WHAT YOU HAVE TO DO: From top to bottom, return the records that follow exactly.

SOURCE RECORDS:
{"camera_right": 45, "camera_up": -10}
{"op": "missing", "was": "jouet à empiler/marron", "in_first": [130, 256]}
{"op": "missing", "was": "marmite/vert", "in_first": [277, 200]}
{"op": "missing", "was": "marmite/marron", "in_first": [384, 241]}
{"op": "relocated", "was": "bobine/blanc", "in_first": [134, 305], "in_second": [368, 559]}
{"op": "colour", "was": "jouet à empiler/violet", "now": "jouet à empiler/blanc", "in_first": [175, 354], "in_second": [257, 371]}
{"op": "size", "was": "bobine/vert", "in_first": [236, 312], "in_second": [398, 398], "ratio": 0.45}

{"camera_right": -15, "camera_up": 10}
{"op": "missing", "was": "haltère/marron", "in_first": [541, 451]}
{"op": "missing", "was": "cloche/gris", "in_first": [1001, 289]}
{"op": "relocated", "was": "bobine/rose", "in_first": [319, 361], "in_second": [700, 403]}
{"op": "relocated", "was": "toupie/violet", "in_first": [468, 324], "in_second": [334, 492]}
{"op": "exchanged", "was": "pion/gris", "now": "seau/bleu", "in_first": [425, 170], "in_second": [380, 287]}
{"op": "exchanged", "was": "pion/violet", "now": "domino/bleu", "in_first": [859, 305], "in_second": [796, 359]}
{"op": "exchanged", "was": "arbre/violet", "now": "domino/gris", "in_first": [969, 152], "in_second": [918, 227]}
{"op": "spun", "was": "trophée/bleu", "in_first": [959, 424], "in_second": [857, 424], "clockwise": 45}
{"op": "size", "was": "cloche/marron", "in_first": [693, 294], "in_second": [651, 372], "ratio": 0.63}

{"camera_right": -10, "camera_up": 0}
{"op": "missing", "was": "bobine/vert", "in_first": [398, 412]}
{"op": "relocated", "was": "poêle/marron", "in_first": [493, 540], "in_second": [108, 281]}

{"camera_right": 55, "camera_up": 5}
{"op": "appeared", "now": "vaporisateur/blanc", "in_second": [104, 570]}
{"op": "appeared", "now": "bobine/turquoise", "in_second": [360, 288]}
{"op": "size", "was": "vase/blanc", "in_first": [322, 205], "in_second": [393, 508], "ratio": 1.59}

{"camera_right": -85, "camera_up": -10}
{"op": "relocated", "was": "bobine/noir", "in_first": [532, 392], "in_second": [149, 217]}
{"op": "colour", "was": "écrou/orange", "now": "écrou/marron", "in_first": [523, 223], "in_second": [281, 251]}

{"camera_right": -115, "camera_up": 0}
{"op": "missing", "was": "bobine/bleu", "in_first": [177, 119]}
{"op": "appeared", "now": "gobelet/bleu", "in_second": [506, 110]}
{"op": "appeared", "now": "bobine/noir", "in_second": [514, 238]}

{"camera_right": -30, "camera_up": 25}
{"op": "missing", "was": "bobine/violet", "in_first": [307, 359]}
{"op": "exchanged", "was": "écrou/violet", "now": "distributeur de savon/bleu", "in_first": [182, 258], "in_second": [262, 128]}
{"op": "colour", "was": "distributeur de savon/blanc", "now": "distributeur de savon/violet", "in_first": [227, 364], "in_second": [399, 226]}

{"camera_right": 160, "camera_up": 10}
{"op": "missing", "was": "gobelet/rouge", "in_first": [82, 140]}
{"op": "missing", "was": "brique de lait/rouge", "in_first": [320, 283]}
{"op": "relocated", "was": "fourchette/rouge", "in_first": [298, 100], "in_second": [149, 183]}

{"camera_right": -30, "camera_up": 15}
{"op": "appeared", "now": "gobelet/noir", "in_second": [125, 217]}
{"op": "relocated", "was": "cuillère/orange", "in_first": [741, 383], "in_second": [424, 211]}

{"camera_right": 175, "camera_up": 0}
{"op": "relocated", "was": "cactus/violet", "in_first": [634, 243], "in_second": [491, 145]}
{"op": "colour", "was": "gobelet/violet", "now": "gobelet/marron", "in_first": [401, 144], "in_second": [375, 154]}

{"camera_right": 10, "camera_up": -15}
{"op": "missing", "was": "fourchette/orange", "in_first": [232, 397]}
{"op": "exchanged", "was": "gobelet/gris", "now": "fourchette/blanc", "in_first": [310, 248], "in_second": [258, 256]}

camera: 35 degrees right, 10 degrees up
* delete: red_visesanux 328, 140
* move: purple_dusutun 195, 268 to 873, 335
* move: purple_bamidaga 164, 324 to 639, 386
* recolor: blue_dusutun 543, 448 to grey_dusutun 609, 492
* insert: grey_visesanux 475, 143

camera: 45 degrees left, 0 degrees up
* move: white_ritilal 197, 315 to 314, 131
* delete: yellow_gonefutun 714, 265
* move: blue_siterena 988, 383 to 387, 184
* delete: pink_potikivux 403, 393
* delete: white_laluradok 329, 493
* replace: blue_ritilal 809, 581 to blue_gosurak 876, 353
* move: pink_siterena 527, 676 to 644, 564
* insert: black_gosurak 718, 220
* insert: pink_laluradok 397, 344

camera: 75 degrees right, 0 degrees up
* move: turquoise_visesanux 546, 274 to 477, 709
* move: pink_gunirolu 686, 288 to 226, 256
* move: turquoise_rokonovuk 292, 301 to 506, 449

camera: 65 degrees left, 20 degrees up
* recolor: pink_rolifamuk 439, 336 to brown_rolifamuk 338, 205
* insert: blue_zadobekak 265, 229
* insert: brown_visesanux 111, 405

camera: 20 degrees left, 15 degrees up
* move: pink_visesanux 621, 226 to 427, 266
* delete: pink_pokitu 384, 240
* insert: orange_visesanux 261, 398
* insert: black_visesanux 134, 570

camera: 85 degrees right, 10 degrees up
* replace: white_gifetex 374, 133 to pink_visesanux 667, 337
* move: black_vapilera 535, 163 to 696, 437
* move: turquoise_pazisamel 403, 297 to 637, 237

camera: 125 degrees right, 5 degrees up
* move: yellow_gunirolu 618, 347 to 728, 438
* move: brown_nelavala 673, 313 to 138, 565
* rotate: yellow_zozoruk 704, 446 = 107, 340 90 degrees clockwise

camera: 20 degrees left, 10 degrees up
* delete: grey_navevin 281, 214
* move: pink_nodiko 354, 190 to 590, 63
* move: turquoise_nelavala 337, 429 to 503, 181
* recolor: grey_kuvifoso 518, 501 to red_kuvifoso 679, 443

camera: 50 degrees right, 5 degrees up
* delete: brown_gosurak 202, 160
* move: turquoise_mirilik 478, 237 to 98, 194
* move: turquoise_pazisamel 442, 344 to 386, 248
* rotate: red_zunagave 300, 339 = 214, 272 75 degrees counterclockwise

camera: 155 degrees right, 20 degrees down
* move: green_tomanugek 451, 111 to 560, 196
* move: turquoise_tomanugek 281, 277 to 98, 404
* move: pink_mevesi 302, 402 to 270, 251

OUTPUT OF THE EXERCISE:
{"camera_right": 45, "camera_up": -10}
{"op": "missing", "was": "jouet à empiler/marron", "in_first": [130, 256]}
{"op": "missing", "was": "marmite/vert", "in_first": [277, 200]}
{"op": "missing", "was": "marmite/marron", "in_first": [384, 241]}
{"op": "relocated", "was": "bobine/blanc", "in_first": [134, 305], "in_second": [368, 559]}
{"op": "colour", "was": "jouet à empiler/violet", "now": "jouet à empiler/blanc", "in_first": [175, 354], "in_second": [257, 371]}
{"op": "size", "was": "bobine/vert", "in_first": [236, 312], "in_second": [398, 398], "ratio": 0.45}

{"camera_right": -15, "camera_up": 10}
{"op": "missing", "was": "haltère/marron", "in_first": [541, 451]}
{"op": "missing", "was": "cloche/gris", "in_first": [1001, 289]}
{"op": "relocated", "was": "bobine/rose", "in_first": [319, 361], "in_second": [700, 403]}
{"op": "relocated", "was": "toupie/violet", "in_first": [468, 324], "in_second": [334, 492]}
{"op": "exchanged", "was": "pion/gris", "now": "seau/bleu", "in_first": [425, 170], "in_second": [380, 287]}
{"op": "exchanged", "was": "pion/violet", "now": "domino/bleu", "in_first": [859, 305], "in_second": [796, 359]}
{"op": "exchanged", "was": "arbre/violet", "now": "domino/gris", "in_first": [969, 152], "in_second": [918, 227]}
{"op": "spun", "was": "trophée/bleu", "in_first": [959, 424], "in_second": [857, 424], "clockwise": 45}
{"op": "size", "was": "cloche/marron", "in_first": [693, 294], "in_second": [651, 372], "ratio": 0.63}

{"camera_right": -10, "camera_up": 0}
{"op": "missing", "was": "bobine/vert", "in_first": [398, 412]}
{"op": "relocated", "was": "poêle/marron", "in_first": [493, 540], "in_second": [108, 281]}

{"camera_right": 55, "camera_up": 5}
{"op": "appeared", "now": "vaporisateur/blanc", "in_second": [104, 570]}
{"op": "appeared", "now": "bobine/turquoise", "in_second": [360, 288]}
{"op": "size", "was": "vase/blanc", "in_first": [322, 205], "in_second": [393, 508], "ratio": 1.59}

{"camera_right": -85, "camera_up": -10}
{"op": "relocated", "was": "bobine/noir", "in_first": [532, 392], "in_second": [149, 217]}
{"op": "colour", "was": "écrou/orange", "now": "écrou/marron", "in_first": [523, 223], "in_second": [281, 251]}

{"camera_right": -115, "camera_up": 0}
{"op": "missing", "was": "bobine/bleu", "in_first": [177, 119]}
{"op": "appeared", "now": "gobelet/bleu", "in_second": [506, 110]}
{"op": "appeared", "now": "bobine/noir", "in_second": [514, 238]}

{"camera_right": -30, "camera_up": 25}
{"op": "missing", "was": "bobine/violet", "in_first": [307, 359]}
{"op": "exchanged", "was": "écrou/violet", "now": "distributeur de savon/bleu", "in_first": [182, 258], "in_second": [262, 128]}
{"op": "colour", "was": "distributeur de savon/blanc", "now": "distributeur de savon/violet", "in_first": [227, 364], "in_second": [399, 226]}

{"camera_right": 160, "camera_up": 10}
{"op": "missing", "was": "gobelet/rouge", "in_first": [82, 140]}
{"op": "missing", "was": "brique de lait/rouge", "in_first": [320, 283]}
{"op": "relocated", "was": "fourchette/rouge", "in_first": [298, 100], "in_second": [149, 183]}

{"camera_right": -30, "camera_up": 15}
{"op": "appeared", "now": "gobelet/noir", "in_second": [125, 217]}
{"op": "relocated", "was": "cuillère/orange", "in_first": [741, 383], "in_second": [424, 211]}

{"camera_right": 175, "camera_up": 0}
{"op": "relocated", "was": "cactus/violet", "in_first": [634, 243], "in_second": [491, 145]}
{"op": "colour", "was": "gobelet/violet", "now": "gobelet/marron", "in_first": [401, 144], "in_second": [375, 154]}

{"camera_right": 10, "camera_up": -15}
{"op": "missing", "was": "fourchette/orange", "in_first": [232, 397]}
{"op": "exchanged", "was": "gobelet/gris", "now": "fourchette/blanc", "in_first": [310, 248], "in_second": [258, 256]}

camera: 35 degrees right, 10 degrees up
* delete: red_visesanux 328, 140
* move: purple_dusutun 195, 268 to 873, 335
* move: purple_bamidaga 164, 324 to 639, 386
* recolor: blue_dusutun 543, 448 to grey_dusutun 609, 492
* insert: grey_visesanux 475, 143

camera: 45 degrees left, 0 degrees up
* move: white_ritilal 197, 315 to 314, 131
* delete: yellow_gonefutun 714, 265
* move: blue_siterena 988, 383 to 387, 184
* delete: pink_potikivux 403, 393
* delete: white_laluradok 329, 493
* replace: blue_ritilal 809, 581 to blue_gosurak 876, 353
* move: pink_siterena 527, 676 to 644, 564
* insert: black_gosurak 718, 220
* insert: pink_laluradok 397, 344

camera: 75 degrees right, 0 degrees up
* move: turquoise_visesanux 546, 274 to 477, 709
* move: pink_gunirolu 686, 288 to 226, 256
* move: turquoise_rokonovuk 292, 301 to 506, 449

camera: 65 degrees left, 20 degrees up
* recolor: pink_rolifamuk 439, 336 to brown_rolifamuk 338, 205
* insert: blue_zadobekak 265, 229
* insert: brown_visesanux 111, 405

camera: 20 degrees left, 15 degrees up
* move: pink_visesanux 621, 226 to 427, 266
* delete: pink_pokitu 384, 240
* insert: orange_visesanux 261, 398
* insert: black_visesanux 134, 570

camera: 85 degrees right, 10 degrees up
* replace: white_gifetex 374, 133 to pink_visesanux 667, 337
* move: black_vapilera 535, 163 to 696, 437
* move: turquoise_pazisamel 403, 297 to 637, 237

camera: 125 degrees right, 5 degrees up
* move: yellow_gunirolu 618, 347 to 728, 438
* move: brown_nelavala 673, 313 to 138, 565
* rotate: yellow_zozoruk 704, 446 = 107, 340 90 degrees clockwise

camera: 20 degrees left, 10 degrees up
* delete: grey_navevin 281, 214
* move: pink_nodiko 354, 190 to 590, 63
* move: turquoise_nelavala 337, 429 to 503, 181
* recolor: grey_kuvifoso 518, 501 to red_kuvifoso 679, 443

camera: 50 degrees right, 5 degrees up
* delete: brown_gosurak 202, 160
* move: turquoise_mirilik 478, 237 to 98, 194
* move: turquoise_pazisamel 442, 344 to 386, 248
* rotate: red_zunagave 300, 339 = 214, 272 75 degrees counterclockwise

camera: 155 degrees right, 20 degrees down
* move: green_tomanugek 451, 111 to 560, 196
* move: turquoise_tomanugek 281, 277 to 98, 404
* move: pink_mevesi 302, 402 to 270, 251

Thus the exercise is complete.